* _Exercise aim_
The lines to repeat are those below from the one containing "camera: 85 degrees left, 15 degrees down" down to the one containing "(701, 253) = (269, 200): orange", both included; reproduce them exactly and nothing else.

* _Supplied entries_

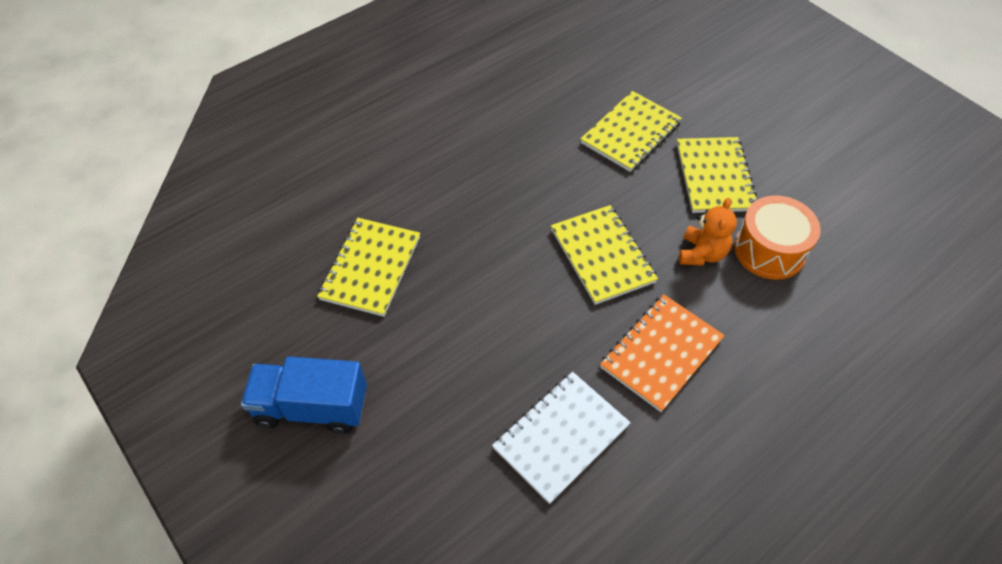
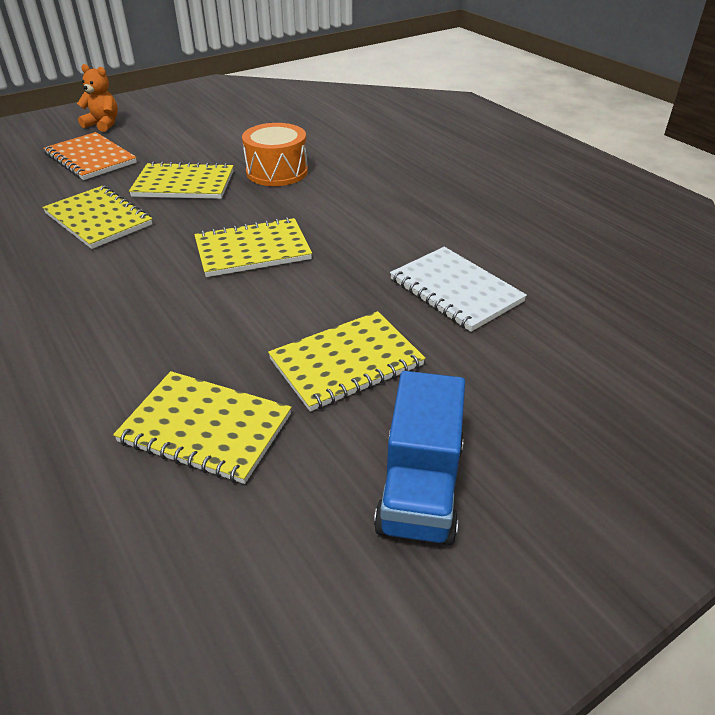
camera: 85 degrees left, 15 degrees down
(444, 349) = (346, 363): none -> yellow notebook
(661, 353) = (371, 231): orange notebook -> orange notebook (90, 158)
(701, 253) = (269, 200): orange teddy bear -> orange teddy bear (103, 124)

---

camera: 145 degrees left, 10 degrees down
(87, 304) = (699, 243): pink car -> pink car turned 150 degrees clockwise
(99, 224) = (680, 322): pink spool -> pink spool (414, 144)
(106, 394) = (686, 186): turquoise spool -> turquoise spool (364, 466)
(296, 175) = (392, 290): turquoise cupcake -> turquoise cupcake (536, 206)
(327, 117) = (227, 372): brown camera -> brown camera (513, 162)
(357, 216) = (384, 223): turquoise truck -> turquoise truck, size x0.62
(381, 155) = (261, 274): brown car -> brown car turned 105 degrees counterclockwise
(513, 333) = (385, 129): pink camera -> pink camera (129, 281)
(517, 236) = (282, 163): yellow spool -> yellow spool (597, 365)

* _Answer to the exercise_
camera: 85 degrees left, 15 degrees down
(444, 349) = (346, 363): none -> yellow notebook
(661, 353) = (371, 231): orange notebook -> orange notebook (90, 158)
(701, 253) = (269, 200): orange teddy bear -> orange teddy bear (103, 124)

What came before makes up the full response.